*** Block opens ***
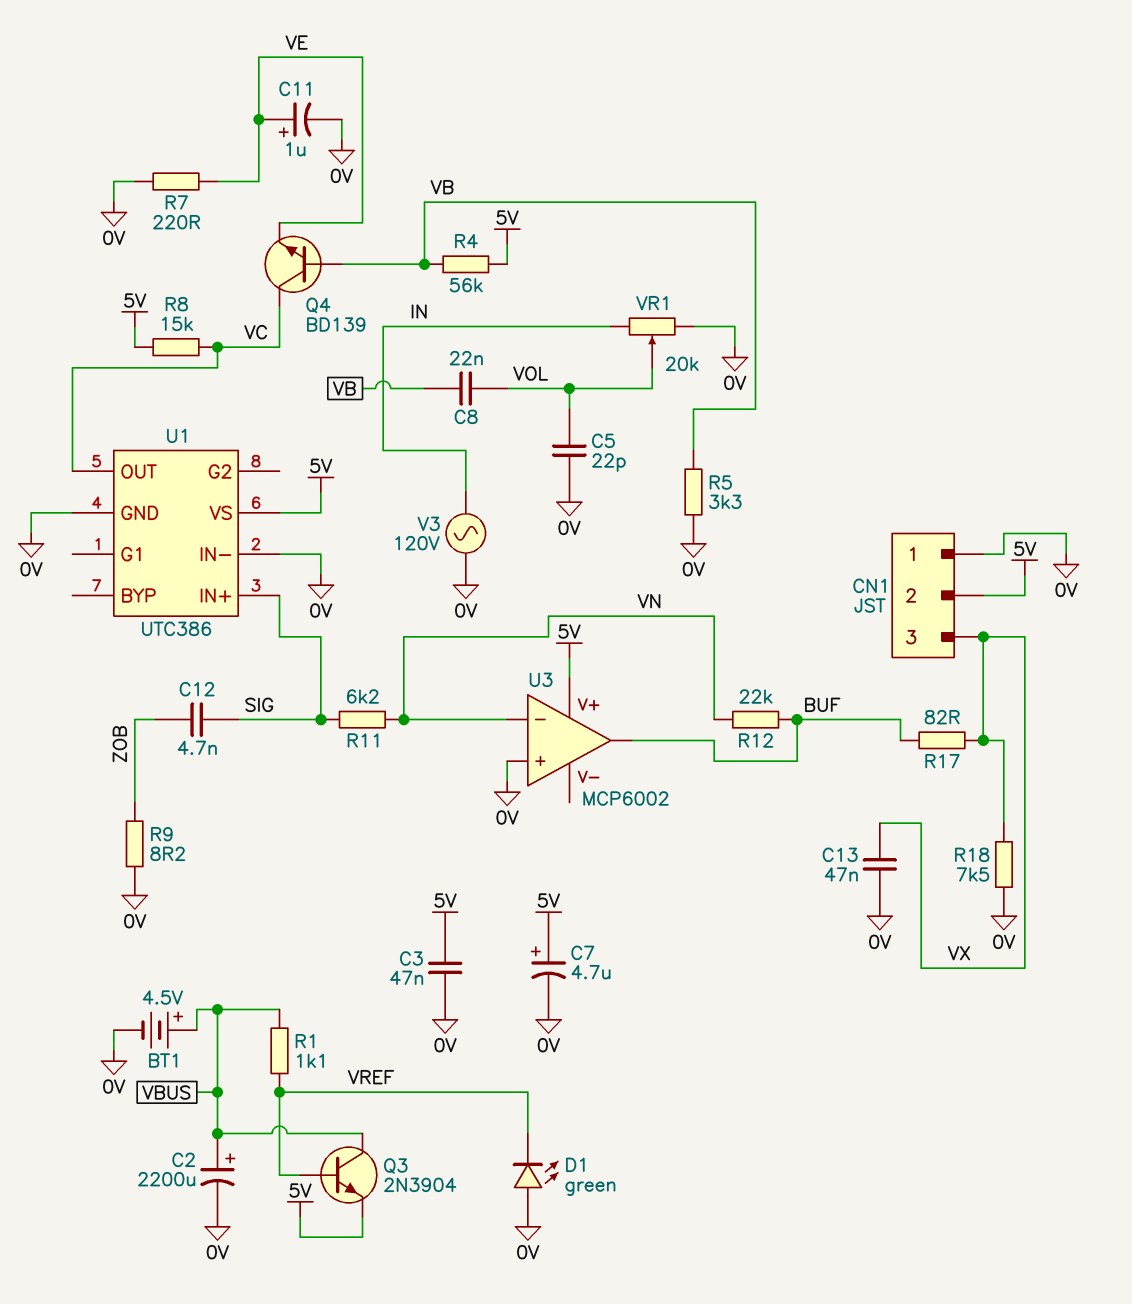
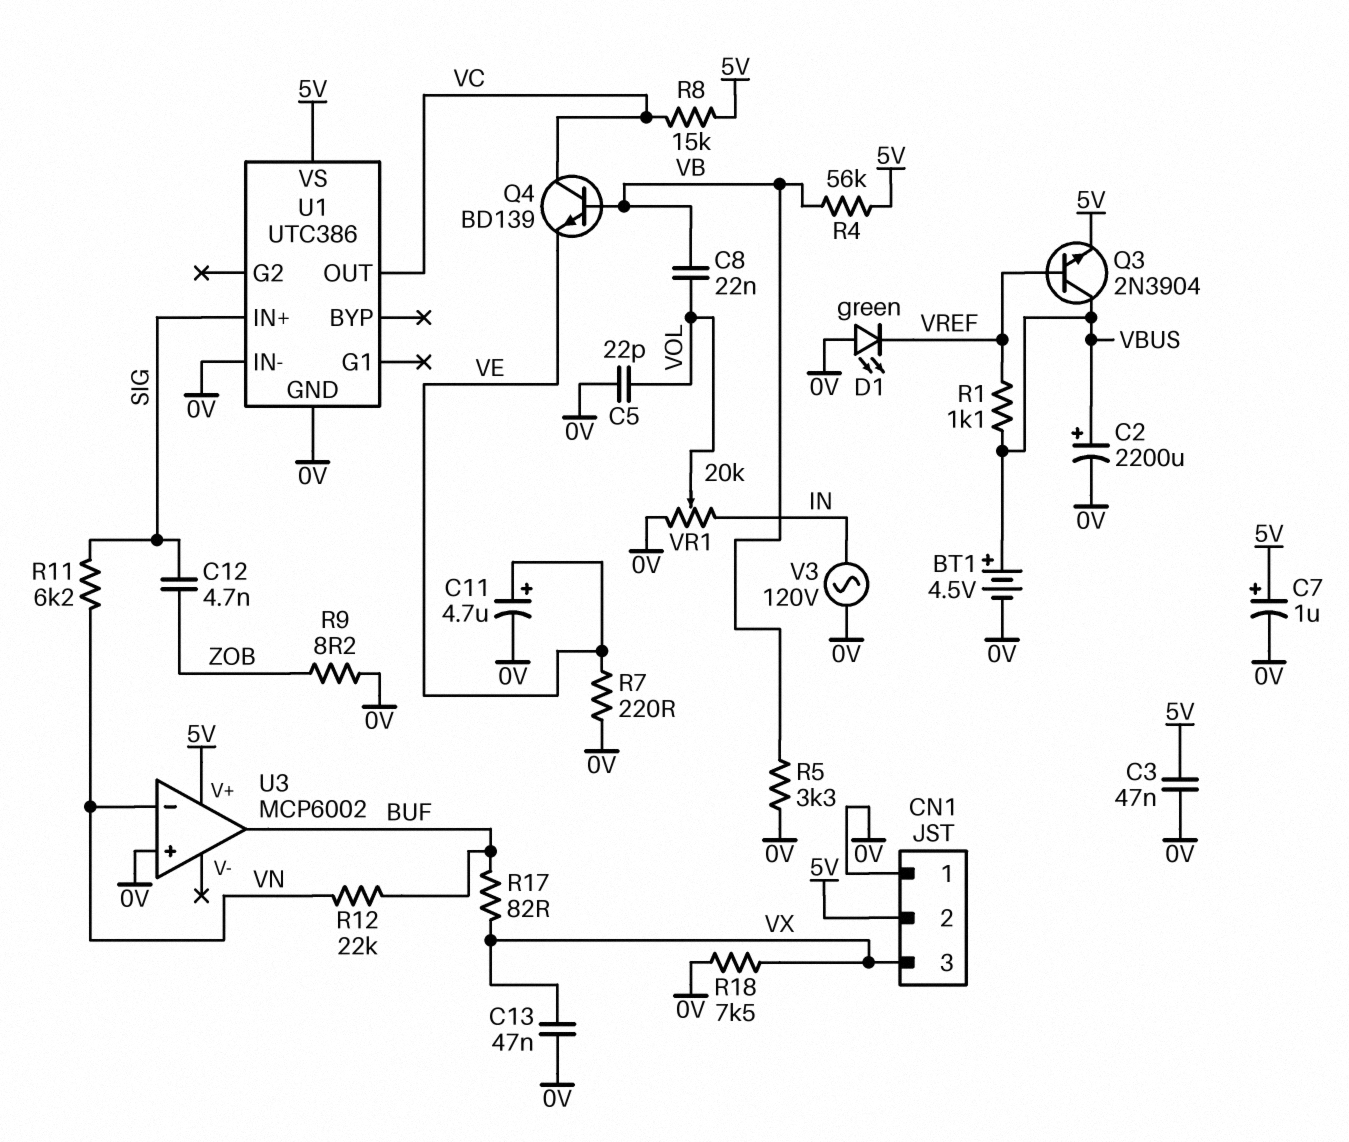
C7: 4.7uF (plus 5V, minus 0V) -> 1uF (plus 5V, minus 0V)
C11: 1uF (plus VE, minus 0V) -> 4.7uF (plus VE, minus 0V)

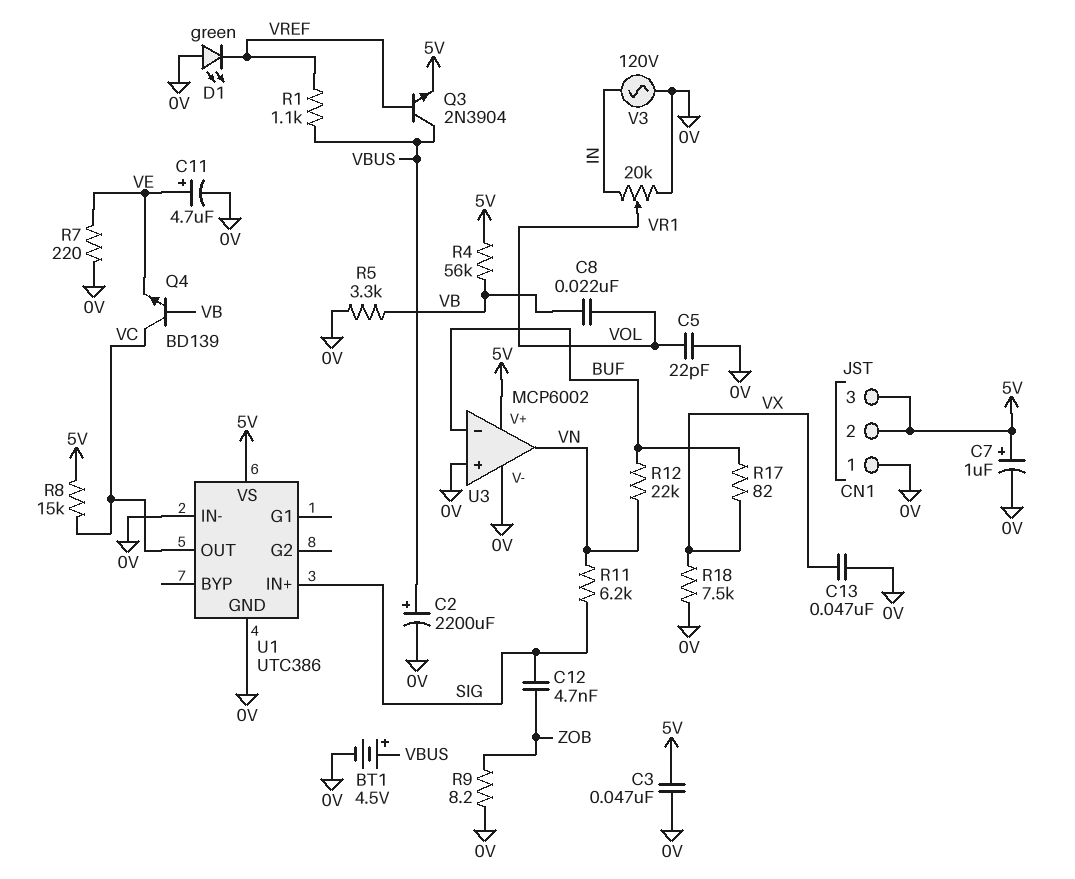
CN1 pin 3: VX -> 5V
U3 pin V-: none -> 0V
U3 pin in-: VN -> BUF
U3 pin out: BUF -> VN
*** Block closes ***
*** Block opens ***
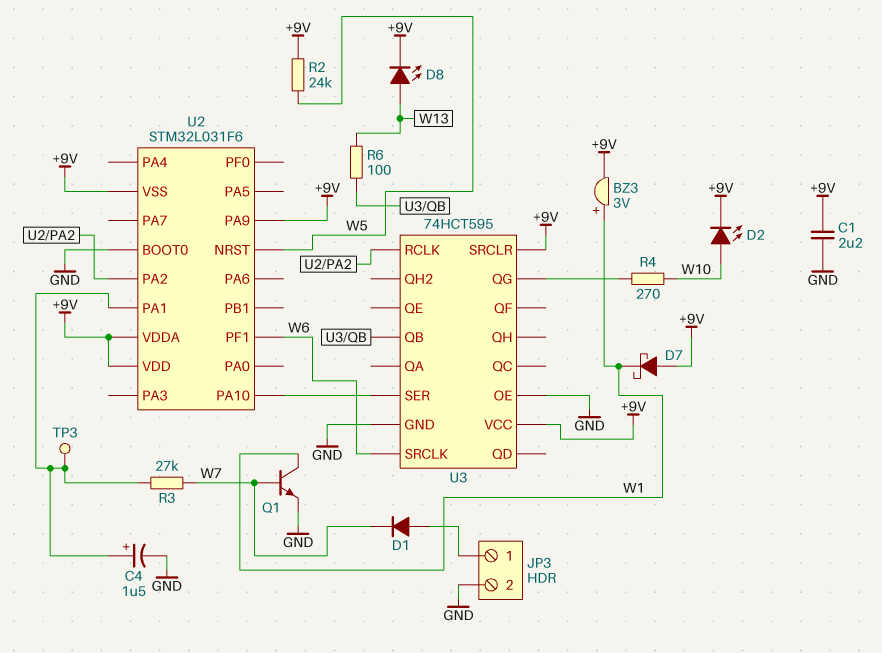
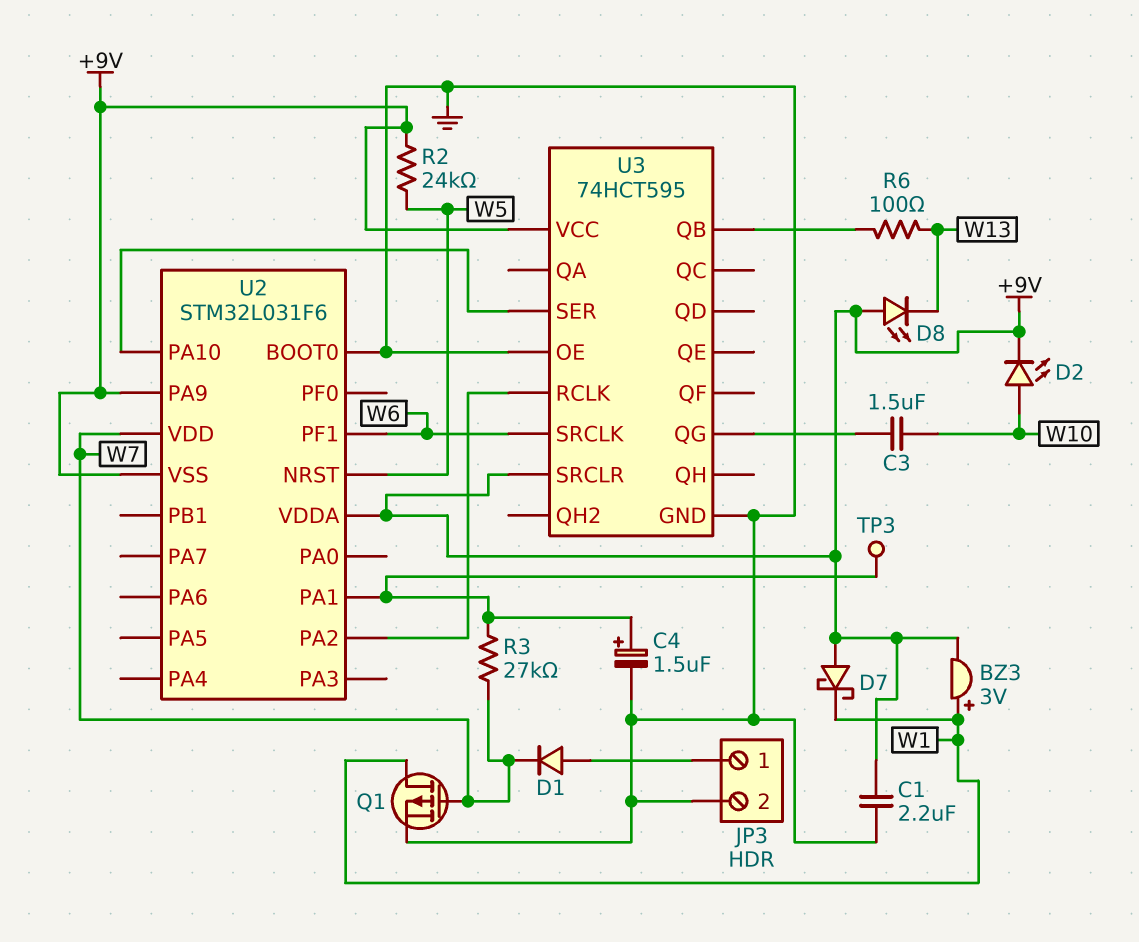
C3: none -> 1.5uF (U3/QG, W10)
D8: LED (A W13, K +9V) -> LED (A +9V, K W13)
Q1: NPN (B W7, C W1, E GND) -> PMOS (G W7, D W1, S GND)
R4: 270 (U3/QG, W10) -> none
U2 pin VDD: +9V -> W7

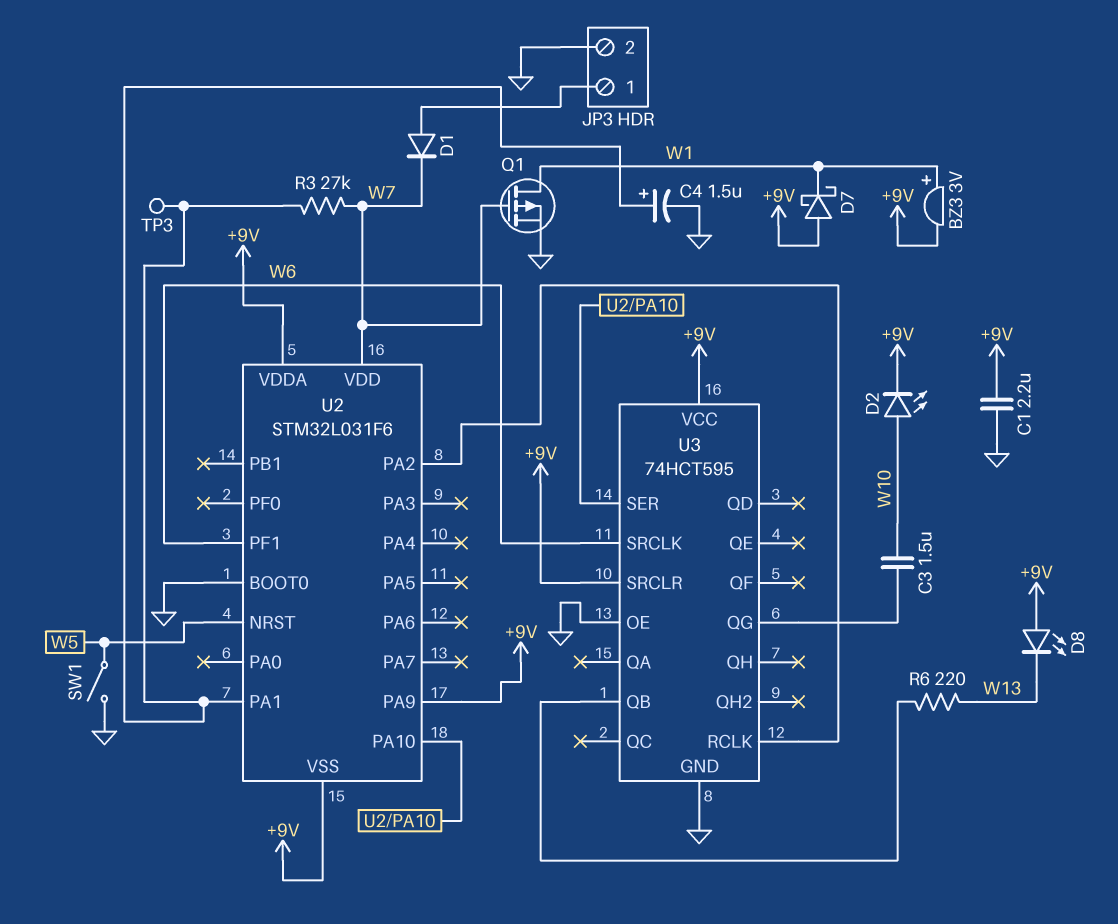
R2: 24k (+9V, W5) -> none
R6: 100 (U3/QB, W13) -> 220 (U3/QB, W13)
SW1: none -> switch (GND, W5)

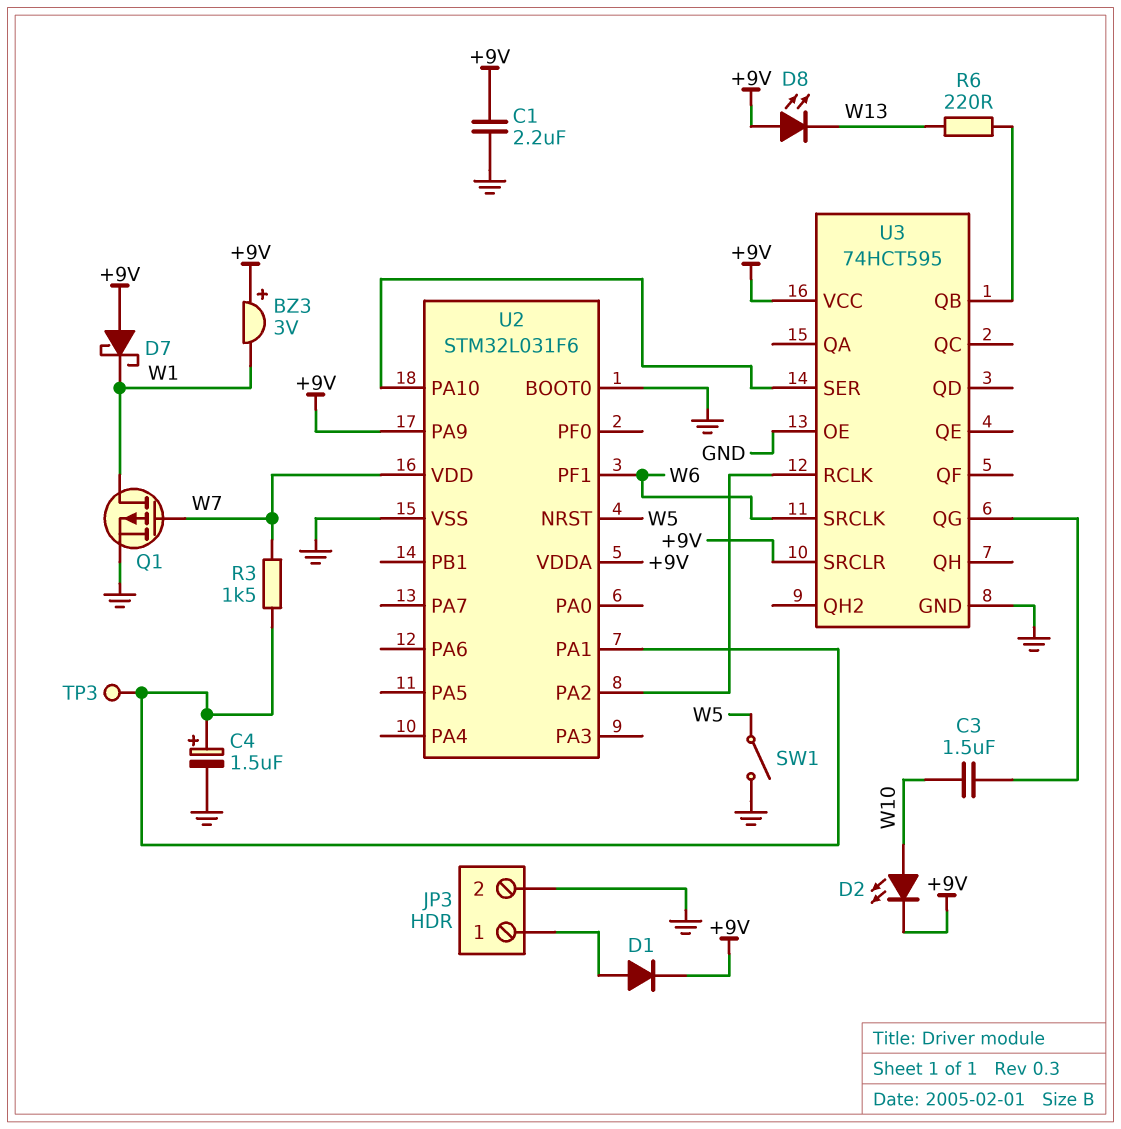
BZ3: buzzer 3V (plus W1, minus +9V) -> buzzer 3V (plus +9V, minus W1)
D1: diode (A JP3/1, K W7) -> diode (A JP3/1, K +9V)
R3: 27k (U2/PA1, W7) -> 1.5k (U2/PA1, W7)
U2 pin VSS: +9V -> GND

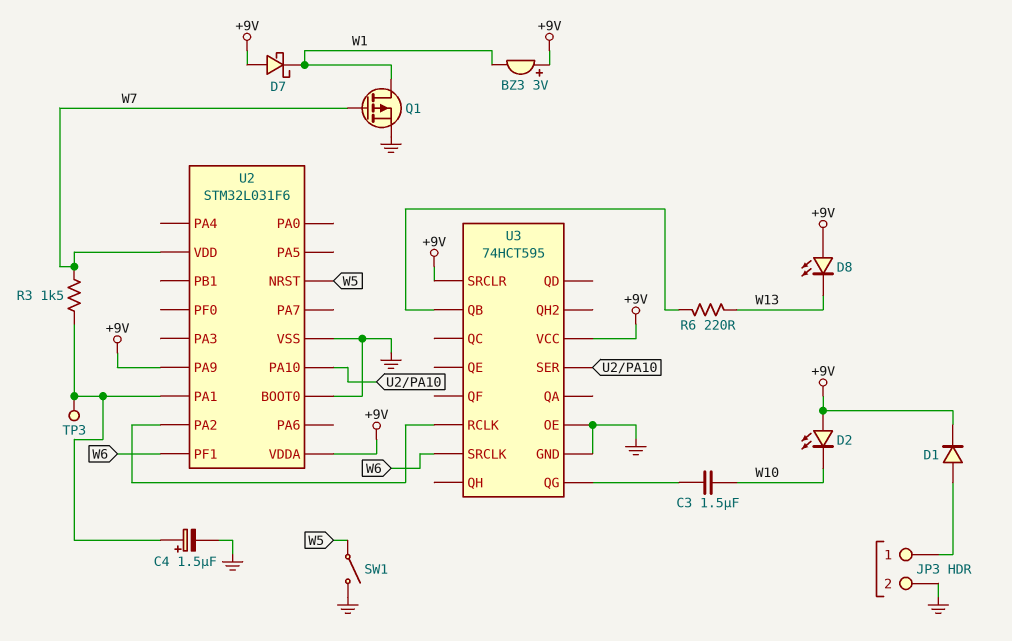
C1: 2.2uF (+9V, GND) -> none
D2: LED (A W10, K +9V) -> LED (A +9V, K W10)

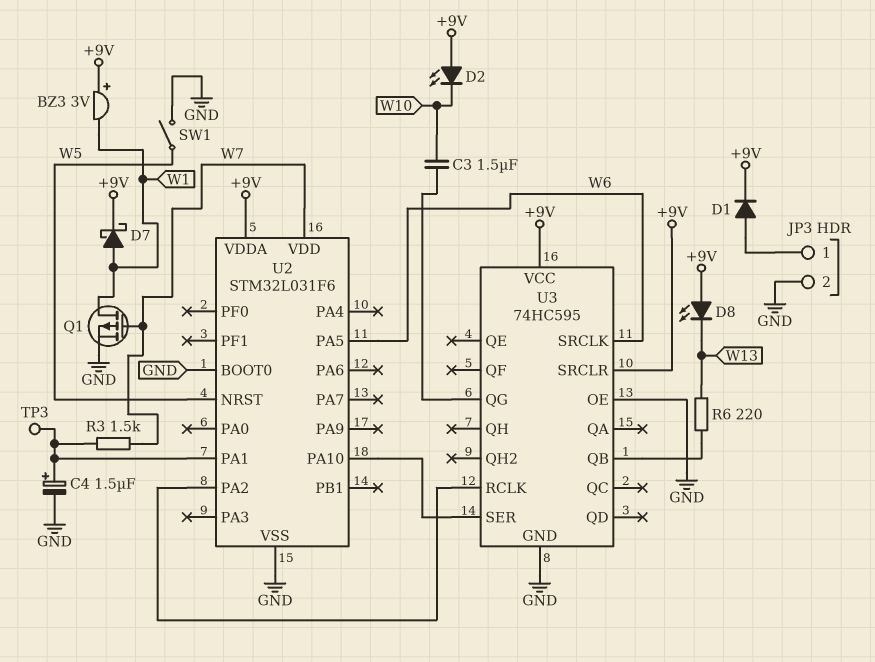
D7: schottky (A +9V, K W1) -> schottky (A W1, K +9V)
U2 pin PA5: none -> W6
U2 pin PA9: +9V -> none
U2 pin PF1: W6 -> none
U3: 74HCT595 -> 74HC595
*** Block closes ***
[Your assignment] Above are records; write out the lines from the one with "C7: 4.7uF (plus" down to the one with "U3 pin out: BUF -> VN", exactly, leaving the pictures out.

[Completed task]
C7: 4.7uF (plus 5V, minus 0V) -> 1uF (plus 5V, minus 0V)
C11: 1uF (plus VE, minus 0V) -> 4.7uF (plus VE, minus 0V)

CN1 pin 3: VX -> 5V
U3 pin V-: none -> 0V
U3 pin in-: VN -> BUF
U3 pin out: BUF -> VN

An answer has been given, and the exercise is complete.